• _Goal of the exercise_:
Repeat word for word the line with "Target: adipose tissue." and every line after it until the records below run out.
☆ ☆ ☆ ☆ ☆
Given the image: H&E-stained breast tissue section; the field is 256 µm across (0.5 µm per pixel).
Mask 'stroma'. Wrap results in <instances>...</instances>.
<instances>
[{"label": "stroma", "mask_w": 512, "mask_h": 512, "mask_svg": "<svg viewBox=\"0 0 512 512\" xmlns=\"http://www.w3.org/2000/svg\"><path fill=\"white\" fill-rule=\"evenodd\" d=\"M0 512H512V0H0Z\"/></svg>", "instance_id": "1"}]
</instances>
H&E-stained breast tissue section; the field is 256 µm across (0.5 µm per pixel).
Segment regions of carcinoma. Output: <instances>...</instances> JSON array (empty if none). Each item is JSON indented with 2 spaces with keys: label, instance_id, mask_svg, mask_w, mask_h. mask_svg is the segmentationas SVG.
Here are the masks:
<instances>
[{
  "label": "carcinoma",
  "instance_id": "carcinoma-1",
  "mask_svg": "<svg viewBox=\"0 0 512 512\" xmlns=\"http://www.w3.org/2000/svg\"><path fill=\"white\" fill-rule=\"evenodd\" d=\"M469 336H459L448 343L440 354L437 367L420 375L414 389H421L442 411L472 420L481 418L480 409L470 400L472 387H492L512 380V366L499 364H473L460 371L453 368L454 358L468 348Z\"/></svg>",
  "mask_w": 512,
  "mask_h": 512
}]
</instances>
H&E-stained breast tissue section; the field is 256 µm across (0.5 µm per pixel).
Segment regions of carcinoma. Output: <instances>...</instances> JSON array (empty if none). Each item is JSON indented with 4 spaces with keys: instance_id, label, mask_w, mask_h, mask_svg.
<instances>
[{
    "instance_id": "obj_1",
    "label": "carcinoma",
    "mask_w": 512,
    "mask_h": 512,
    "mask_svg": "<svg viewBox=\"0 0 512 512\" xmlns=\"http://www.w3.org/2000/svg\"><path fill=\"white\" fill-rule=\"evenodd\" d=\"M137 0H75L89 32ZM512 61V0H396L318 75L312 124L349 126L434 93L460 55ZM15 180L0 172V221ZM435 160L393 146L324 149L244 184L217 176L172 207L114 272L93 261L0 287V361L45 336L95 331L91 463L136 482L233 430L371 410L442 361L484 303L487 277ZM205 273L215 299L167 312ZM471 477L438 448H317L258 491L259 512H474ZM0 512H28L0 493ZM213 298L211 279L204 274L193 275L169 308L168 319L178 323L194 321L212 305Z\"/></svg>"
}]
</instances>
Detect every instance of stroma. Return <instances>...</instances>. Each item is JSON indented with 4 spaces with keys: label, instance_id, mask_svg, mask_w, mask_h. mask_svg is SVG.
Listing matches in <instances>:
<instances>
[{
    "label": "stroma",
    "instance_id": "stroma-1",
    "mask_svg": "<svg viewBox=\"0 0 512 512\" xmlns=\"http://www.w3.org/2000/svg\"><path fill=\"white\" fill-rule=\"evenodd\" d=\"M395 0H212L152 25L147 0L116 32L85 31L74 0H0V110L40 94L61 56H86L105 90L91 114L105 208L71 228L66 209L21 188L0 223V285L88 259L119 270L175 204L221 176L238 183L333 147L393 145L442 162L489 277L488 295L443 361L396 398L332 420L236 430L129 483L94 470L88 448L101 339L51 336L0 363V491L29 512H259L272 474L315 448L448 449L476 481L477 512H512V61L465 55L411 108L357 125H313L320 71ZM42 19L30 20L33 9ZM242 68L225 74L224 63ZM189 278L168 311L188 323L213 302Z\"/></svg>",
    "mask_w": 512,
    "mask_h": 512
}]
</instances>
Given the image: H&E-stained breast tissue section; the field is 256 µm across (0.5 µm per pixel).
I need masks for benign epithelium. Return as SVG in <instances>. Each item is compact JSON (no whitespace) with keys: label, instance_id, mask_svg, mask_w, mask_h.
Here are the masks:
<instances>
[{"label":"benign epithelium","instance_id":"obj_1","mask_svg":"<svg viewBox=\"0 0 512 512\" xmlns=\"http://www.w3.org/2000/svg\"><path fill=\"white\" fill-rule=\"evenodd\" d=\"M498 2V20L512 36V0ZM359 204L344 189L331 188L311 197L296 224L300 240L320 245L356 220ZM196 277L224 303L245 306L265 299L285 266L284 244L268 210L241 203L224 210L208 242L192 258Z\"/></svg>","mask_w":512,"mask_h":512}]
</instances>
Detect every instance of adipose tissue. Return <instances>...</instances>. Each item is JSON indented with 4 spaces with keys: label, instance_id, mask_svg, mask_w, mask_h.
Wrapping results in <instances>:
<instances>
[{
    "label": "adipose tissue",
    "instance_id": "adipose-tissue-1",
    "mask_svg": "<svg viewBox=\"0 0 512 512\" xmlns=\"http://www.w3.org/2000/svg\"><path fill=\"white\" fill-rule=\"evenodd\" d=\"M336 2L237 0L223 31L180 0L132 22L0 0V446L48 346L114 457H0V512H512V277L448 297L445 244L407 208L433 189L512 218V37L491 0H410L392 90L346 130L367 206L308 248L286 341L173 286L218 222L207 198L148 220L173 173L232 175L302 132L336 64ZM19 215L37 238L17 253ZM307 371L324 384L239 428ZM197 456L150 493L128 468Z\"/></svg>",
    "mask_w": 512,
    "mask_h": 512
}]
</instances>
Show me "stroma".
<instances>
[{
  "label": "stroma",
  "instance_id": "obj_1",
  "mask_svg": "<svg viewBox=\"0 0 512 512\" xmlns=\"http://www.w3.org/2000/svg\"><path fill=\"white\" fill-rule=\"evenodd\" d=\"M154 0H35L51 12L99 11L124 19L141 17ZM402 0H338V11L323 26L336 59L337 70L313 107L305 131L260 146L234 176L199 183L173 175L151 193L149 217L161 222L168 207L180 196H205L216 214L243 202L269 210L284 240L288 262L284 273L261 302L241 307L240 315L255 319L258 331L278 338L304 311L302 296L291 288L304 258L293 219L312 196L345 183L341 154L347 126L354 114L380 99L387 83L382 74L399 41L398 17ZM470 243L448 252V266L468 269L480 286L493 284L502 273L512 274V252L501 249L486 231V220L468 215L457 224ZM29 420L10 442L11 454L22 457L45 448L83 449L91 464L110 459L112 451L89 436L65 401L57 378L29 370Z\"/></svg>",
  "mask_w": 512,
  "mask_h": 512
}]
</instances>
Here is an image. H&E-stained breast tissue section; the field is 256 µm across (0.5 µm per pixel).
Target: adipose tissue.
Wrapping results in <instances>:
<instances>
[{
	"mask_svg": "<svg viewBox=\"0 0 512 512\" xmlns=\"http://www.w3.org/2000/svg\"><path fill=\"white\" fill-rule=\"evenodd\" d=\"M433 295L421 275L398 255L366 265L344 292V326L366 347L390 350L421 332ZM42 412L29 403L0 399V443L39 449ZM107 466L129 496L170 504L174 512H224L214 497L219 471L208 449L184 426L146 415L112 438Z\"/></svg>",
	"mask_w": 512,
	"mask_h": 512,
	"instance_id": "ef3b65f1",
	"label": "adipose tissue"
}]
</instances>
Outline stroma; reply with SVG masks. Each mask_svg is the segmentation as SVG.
☆ ☆ ☆ ☆ ☆
• _Solution below_:
Target: adipose tissue.
Wrapping results in <instances>:
<instances>
[{
	"mask_svg": "<svg viewBox=\"0 0 512 512\" xmlns=\"http://www.w3.org/2000/svg\"><path fill=\"white\" fill-rule=\"evenodd\" d=\"M433 295L421 275L398 255L366 265L344 292V326L366 347L390 350L421 332ZM42 412L29 403L0 399V443L39 449ZM107 466L129 496L170 504L174 512H224L214 497L219 471L208 449L184 426L146 415L112 438Z\"/></svg>",
	"mask_w": 512,
	"mask_h": 512,
	"instance_id": "ef3b65f1",
	"label": "adipose tissue"
}]
</instances>
Outline stroma; reply with SVG masks. Each mask_svg is the segmentation as SVG.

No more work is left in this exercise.